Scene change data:
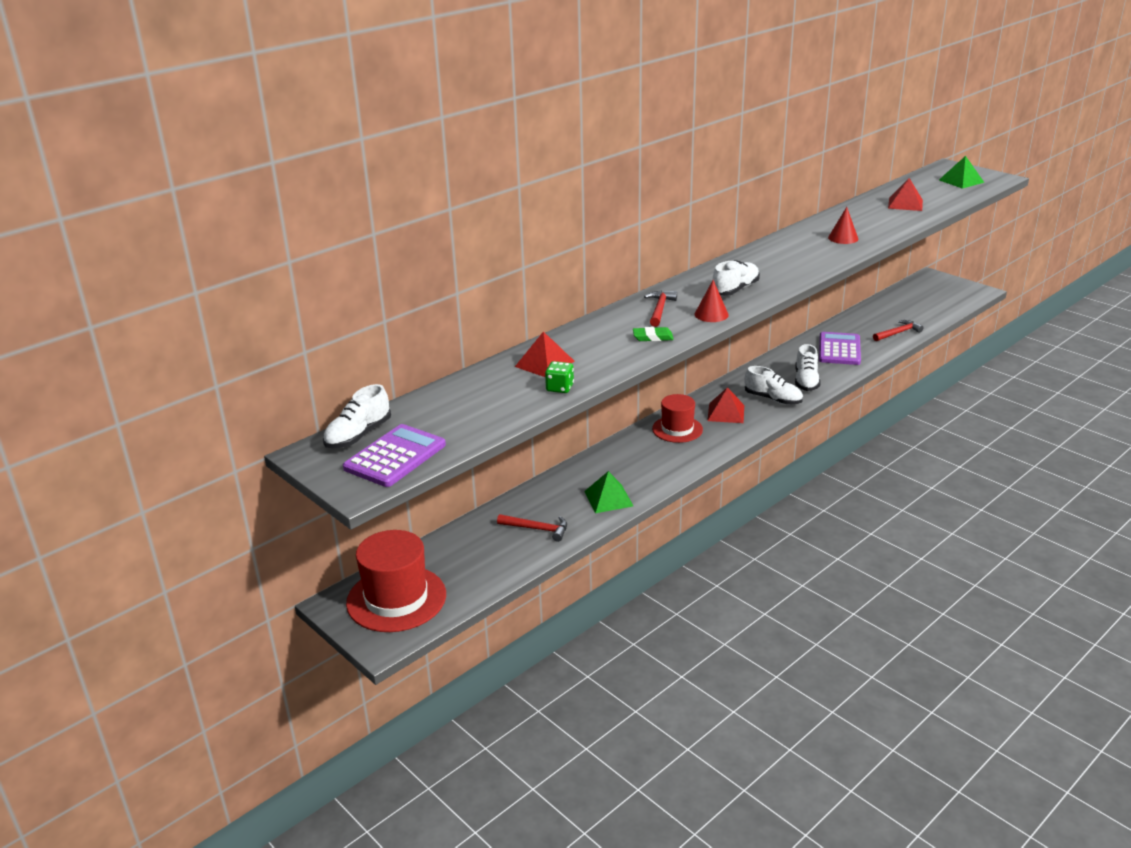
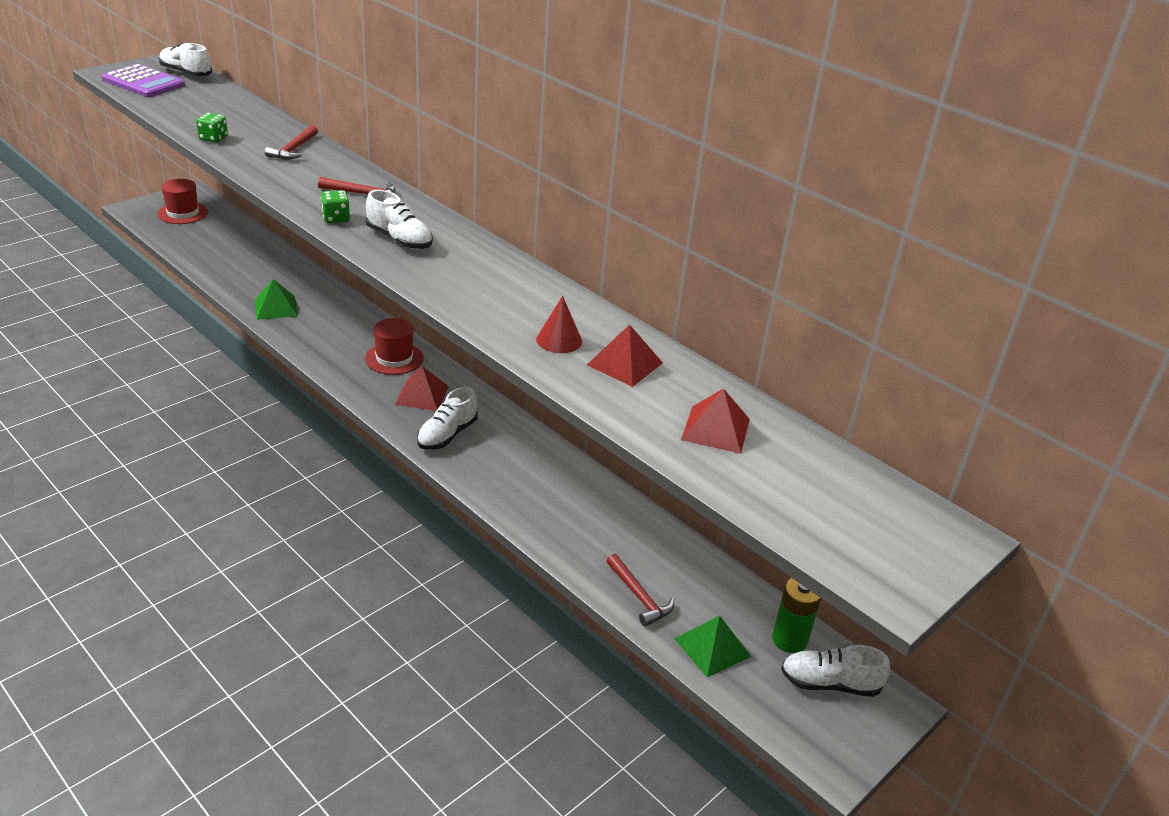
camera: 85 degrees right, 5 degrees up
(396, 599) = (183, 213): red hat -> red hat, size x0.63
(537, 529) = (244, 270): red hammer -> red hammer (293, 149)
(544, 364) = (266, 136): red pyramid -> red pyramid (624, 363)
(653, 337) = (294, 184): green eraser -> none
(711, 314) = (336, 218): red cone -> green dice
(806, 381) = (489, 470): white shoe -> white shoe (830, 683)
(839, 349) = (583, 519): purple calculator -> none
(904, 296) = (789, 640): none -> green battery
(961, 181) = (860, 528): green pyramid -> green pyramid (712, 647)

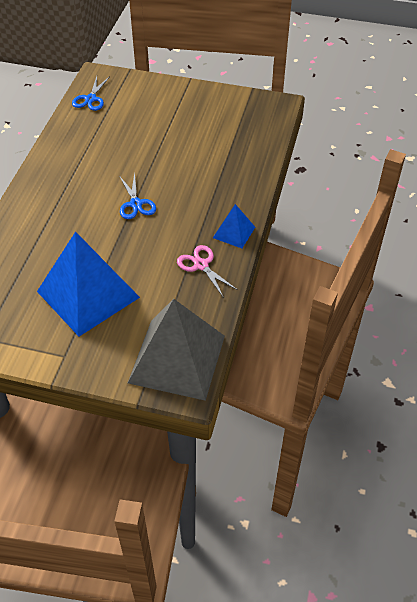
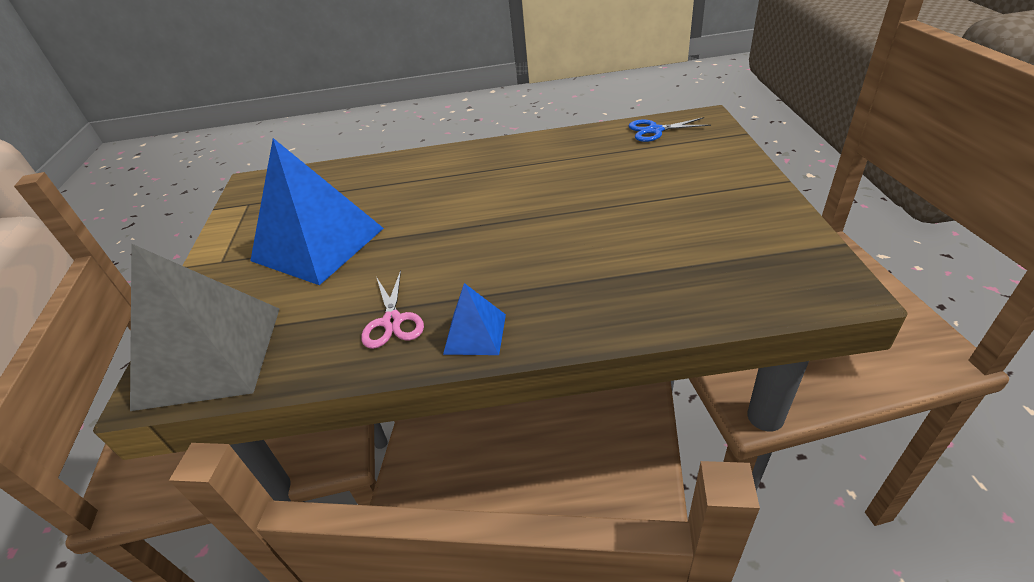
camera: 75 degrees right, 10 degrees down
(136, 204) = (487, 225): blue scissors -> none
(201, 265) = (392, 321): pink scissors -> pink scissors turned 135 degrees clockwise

● **Problem to work on**:
For the records above, state how many lines contain "none", and nothing more.

● **Task output**:
4